DATA:
□ □ □ □

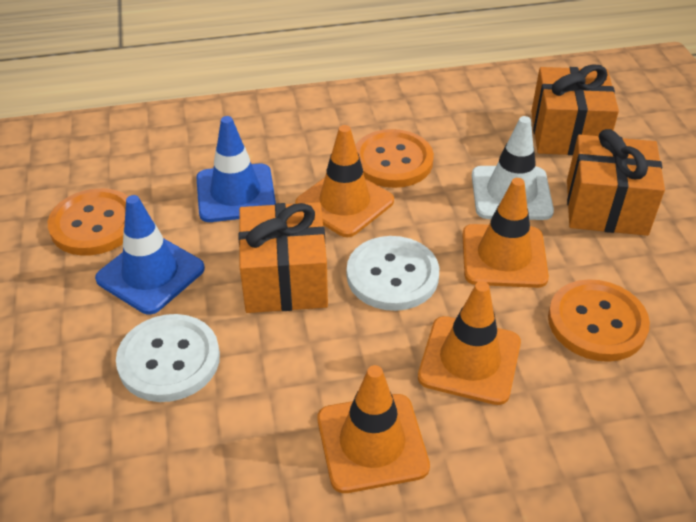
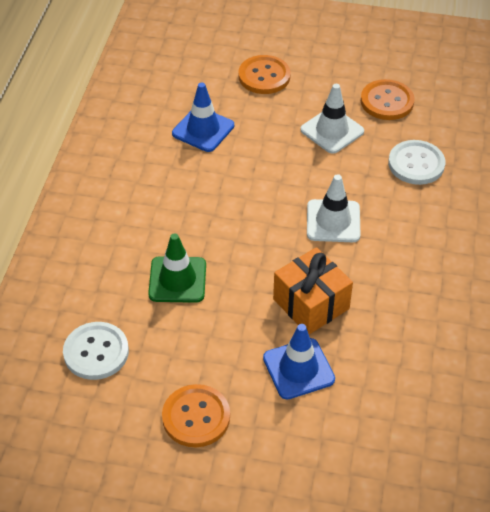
green traffic cone: 0 -> 1
orange gift: 3 -> 1
orange traffic cone: 4 -> 0
white traffic cone: 1 -> 2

□ □ □ □

WHAT IS NEEDED:
Would you please return all lines of the data that include the word "cone"?

ANSWER FOR THIS EXERCISE:
green traffic cone: 0 -> 1
orange traffic cone: 4 -> 0
white traffic cone: 1 -> 2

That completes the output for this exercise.